▶ What the exercise asks: Your answer should repeat every line of the records below in which the word "minus" appears.

▶ Extracted data:
::::::::

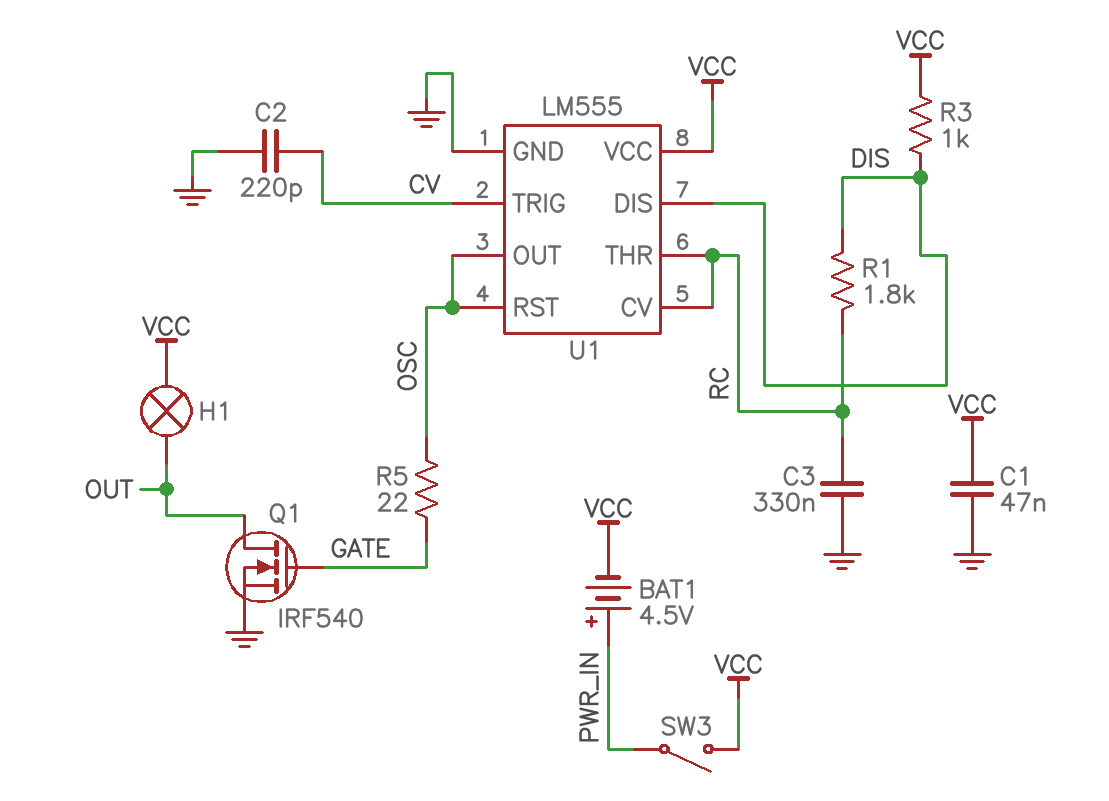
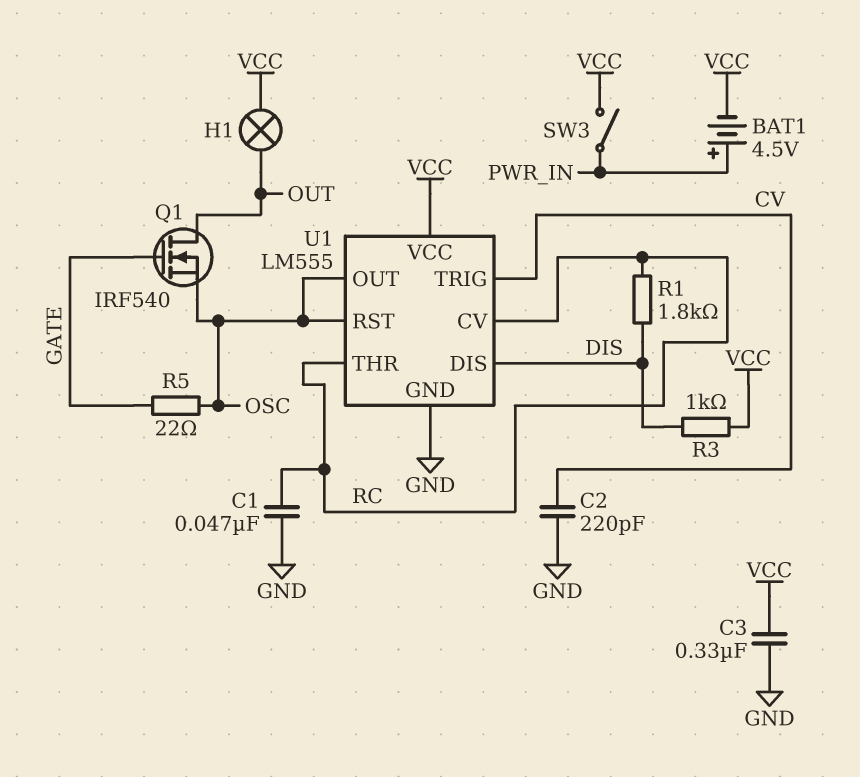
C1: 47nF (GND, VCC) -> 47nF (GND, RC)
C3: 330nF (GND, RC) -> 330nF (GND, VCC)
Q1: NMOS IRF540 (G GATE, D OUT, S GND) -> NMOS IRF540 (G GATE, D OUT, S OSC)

::::::::

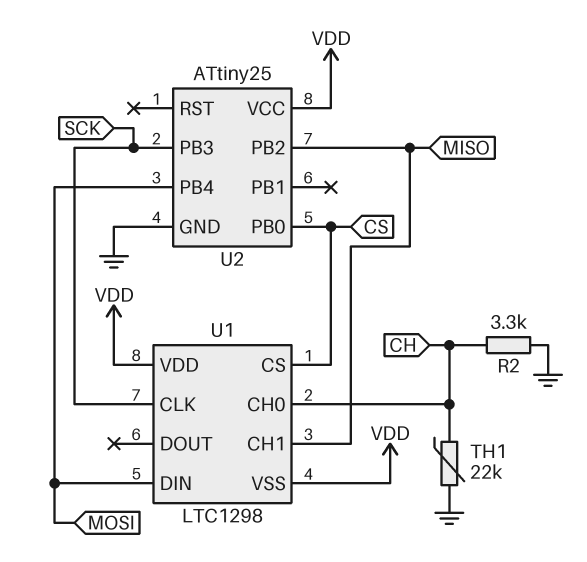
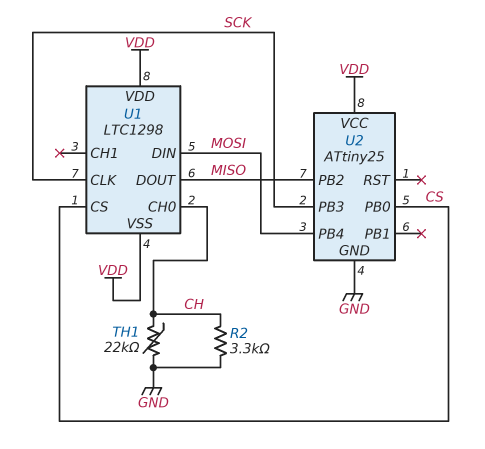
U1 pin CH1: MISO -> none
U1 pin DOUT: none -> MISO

::::::::

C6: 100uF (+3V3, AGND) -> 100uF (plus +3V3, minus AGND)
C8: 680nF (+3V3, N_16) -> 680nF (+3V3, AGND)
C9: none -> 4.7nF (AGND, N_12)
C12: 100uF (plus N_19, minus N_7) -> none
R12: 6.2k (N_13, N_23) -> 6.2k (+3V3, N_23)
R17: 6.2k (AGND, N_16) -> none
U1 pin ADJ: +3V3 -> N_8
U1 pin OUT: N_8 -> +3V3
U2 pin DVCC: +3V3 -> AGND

::::::::

▶ Solution to this exercise:
C6: 100uF (+3V3, AGND) -> 100uF (plus +3V3, minus AGND)
C12: 100uF (plus N_19, minus N_7) -> none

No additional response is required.